● **PROBLEM STATEMENT**:
The entries below are to be copied exactly, with every picture left out.

● **MATERIAL PROVIDED**:
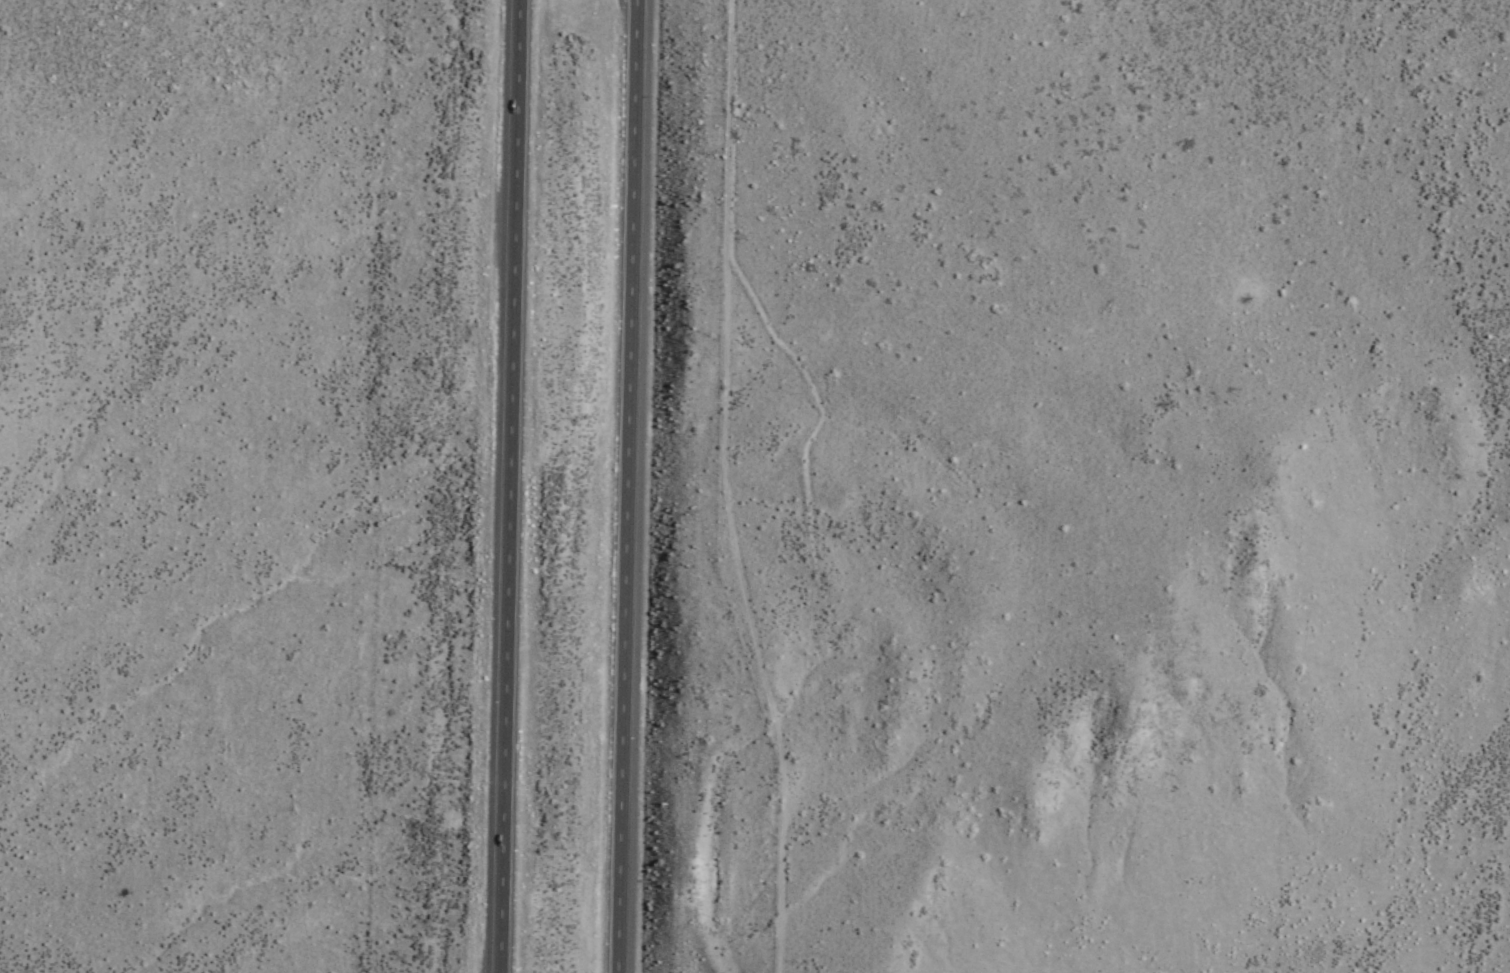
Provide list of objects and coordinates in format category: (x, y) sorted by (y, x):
road: (505, 486)
road: (627, 486)
road: (723, 489)
crop: (1507, 971)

● **WRITTEN ANSWER**:
Provide list of objects and coordinates in format category: (x, y) sorted by (y, x):
road: (505, 486)
road: (627, 486)
road: (723, 489)
crop: (1507, 971)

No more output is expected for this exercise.